Dataset extract START
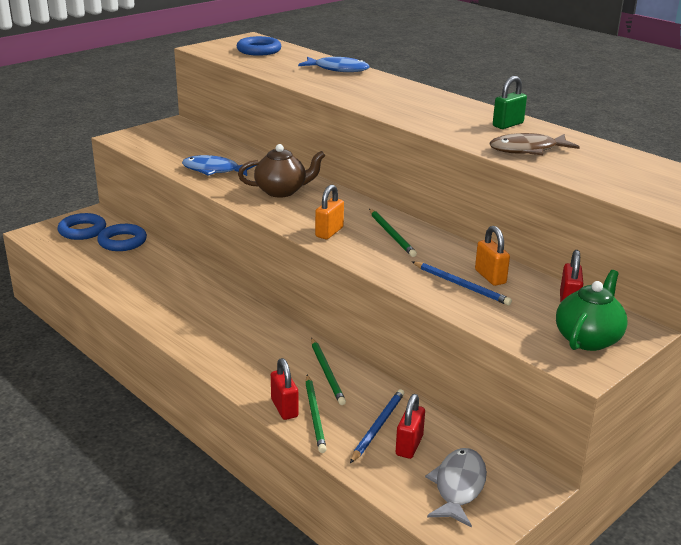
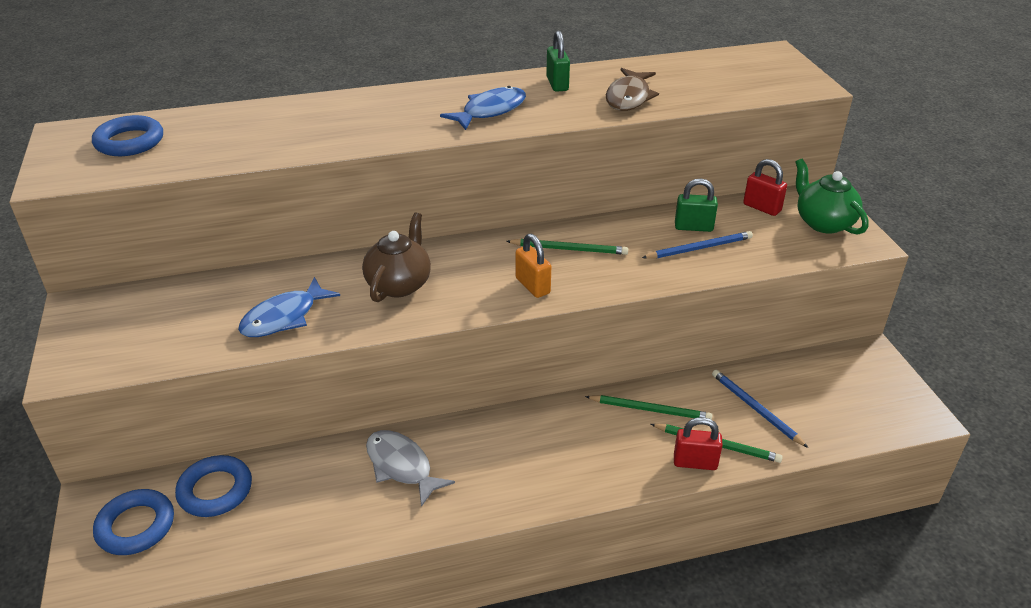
camera: 60 degrees left, 10 degrees up
(338, 69) = (281, 114): blue fish -> blue fish (490, 111)
(409, 445) = (792, 400): red padlock -> none
(458, 486) = (859, 394): grey fish -> grey fish (401, 466)
(490, 277) = (693, 227): orange padlock -> green padlock

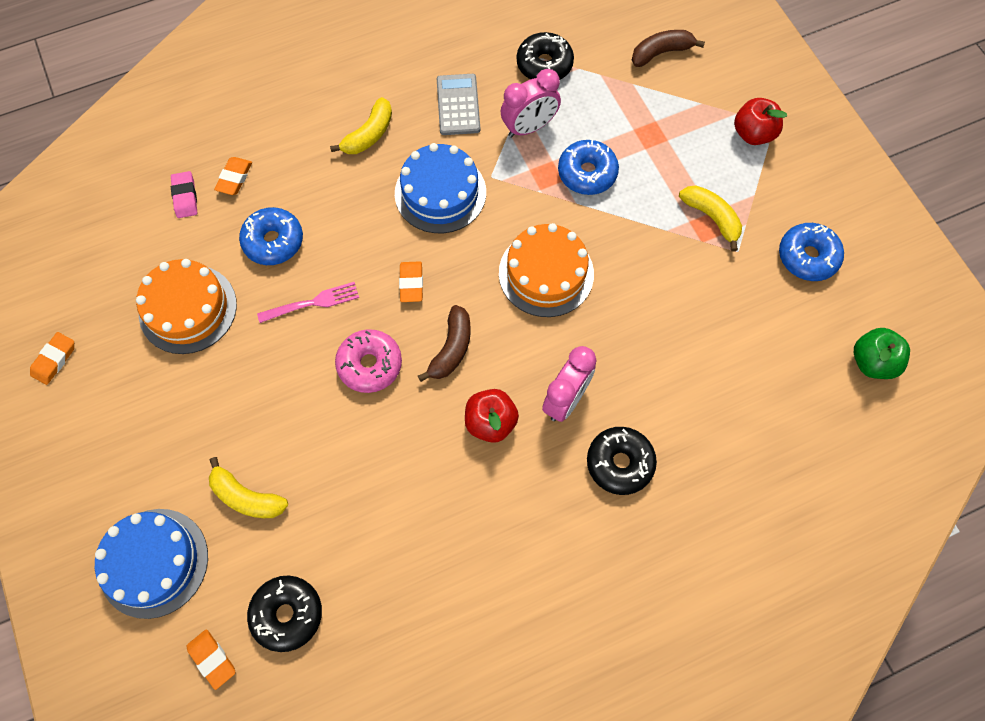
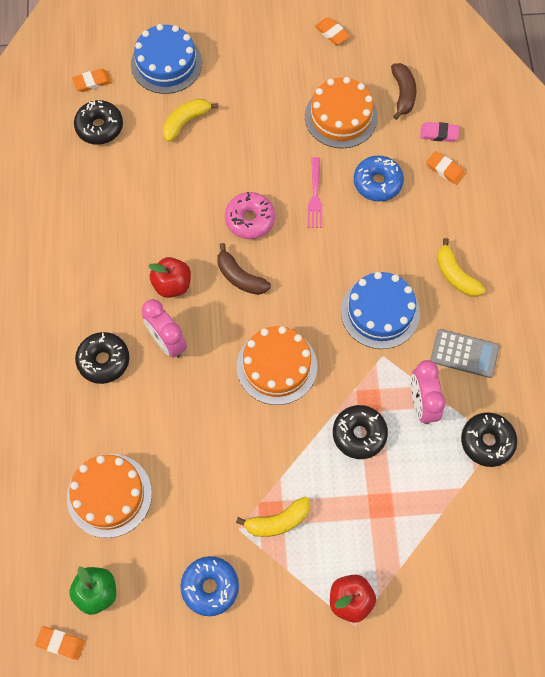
camera: 110 degrees right, 0 degrees up
(411, 283) = (305, 266): orange eraser -> orange eraser (61, 643)
(587, 173) = (359, 434): blue donut -> black donut
(661, 53) = (469, 555): brown banana -> brown banana (403, 94)
(769, 391) = (109, 495): none -> orange cake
Dataset extract END
Aim of the exercise: Word for word, retype the lines from the one that contains "(490, 277) = (693, 227): orange" through the final line of the data, both ends included, excluding pictures.

Answer area:
(490, 277) = (693, 227): orange padlock -> green padlock

camera: 110 degrees right, 0 degrees up
(411, 283) = (305, 266): orange eraser -> orange eraser (61, 643)
(587, 173) = (359, 434): blue donut -> black donut
(661, 53) = (469, 555): brown banana -> brown banana (403, 94)
(769, 391) = (109, 495): none -> orange cake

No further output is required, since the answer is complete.